INFORMATION GIVEN:

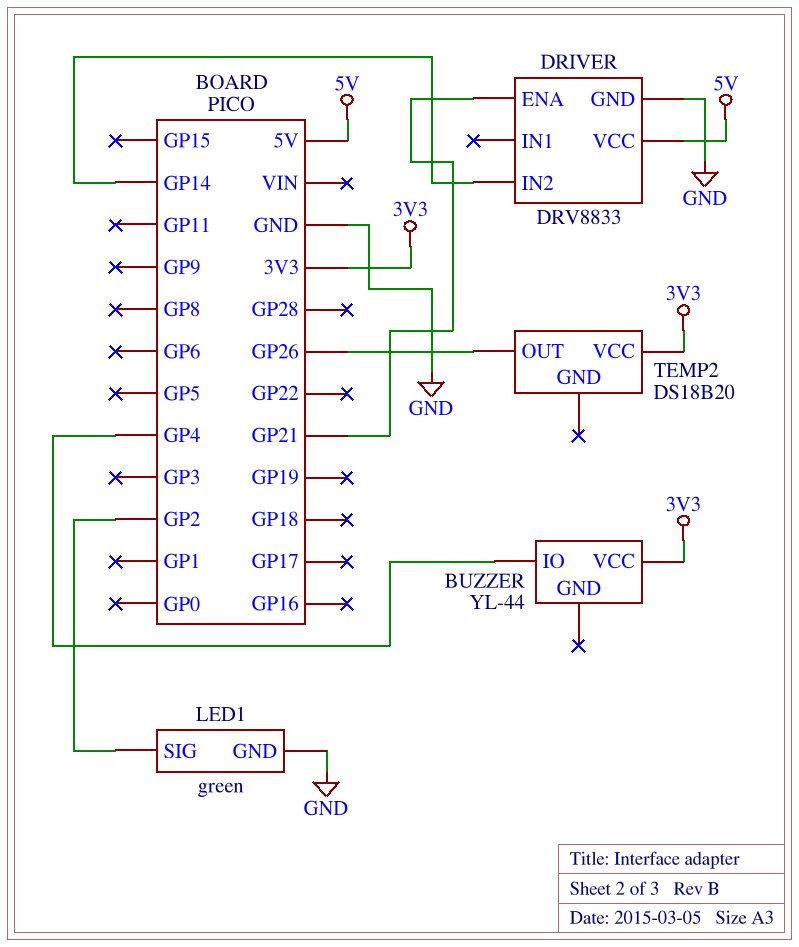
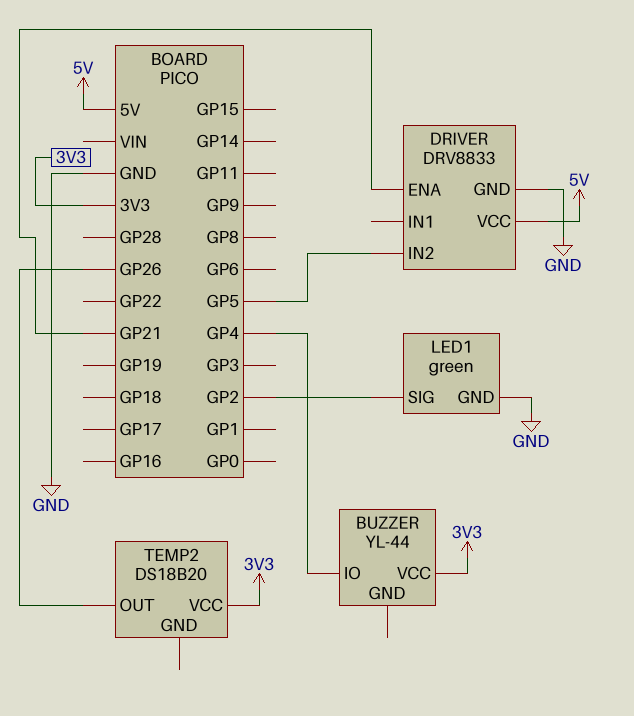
DRIVER pin IN2: GP14 -> GP5

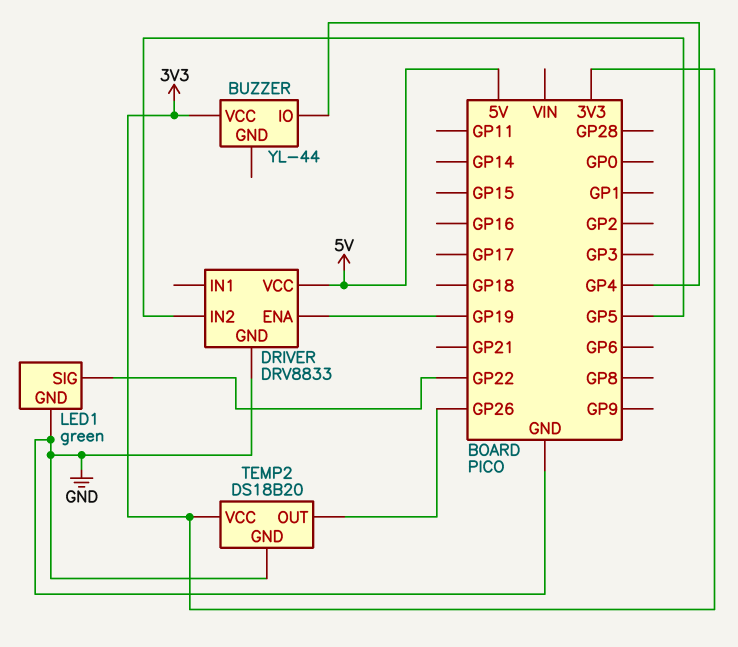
DRIVER pin ENA: GP21 -> GP19
LED1 pin SIG: GP2 -> GP22
TEMP2 pin GND: none -> GND

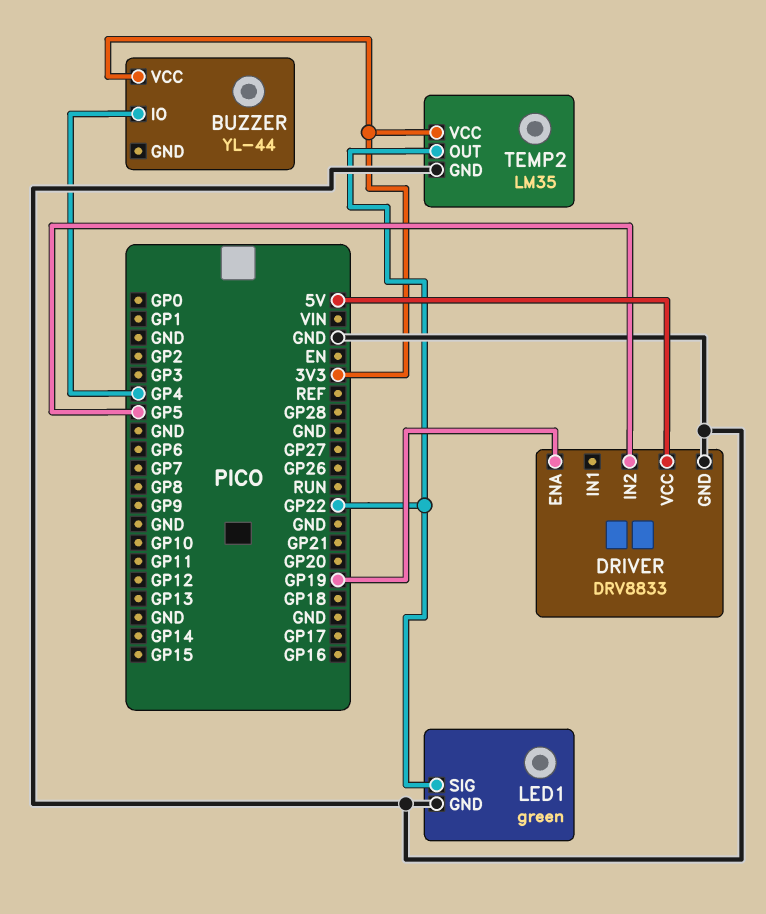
TEMP2: DS18B20 -> LM35
TEMP2 pin OUT: GP26 -> GP22

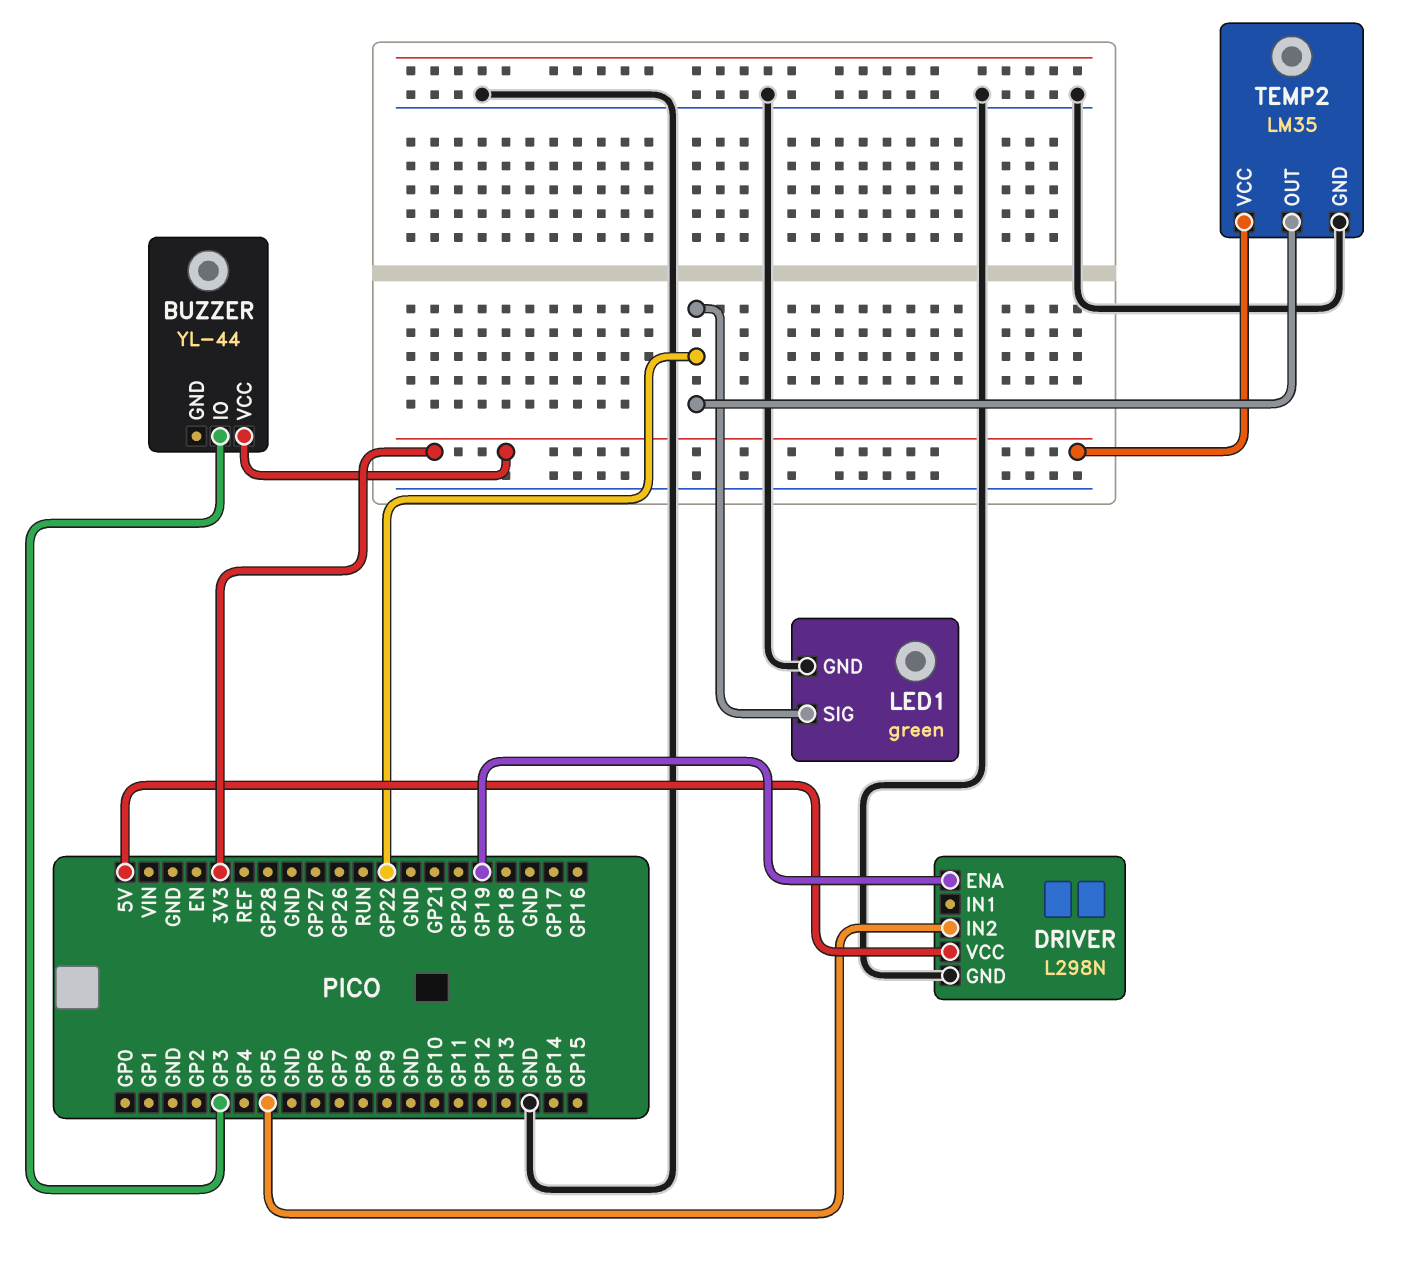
BUZZER pin IO: GP4 -> GP3
DRIVER: DRV8833 -> L298N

ASSIGNED TASK: Output all the data, exactly, without images.

FINISHED TASK:
DRIVER pin IN2: GP14 -> GP5

DRIVER pin ENA: GP21 -> GP19
LED1 pin SIG: GP2 -> GP22
TEMP2 pin GND: none -> GND

TEMP2: DS18B20 -> LM35
TEMP2 pin OUT: GP26 -> GP22

BUZZER pin IO: GP4 -> GP3
DRIVER: DRV8833 -> L298N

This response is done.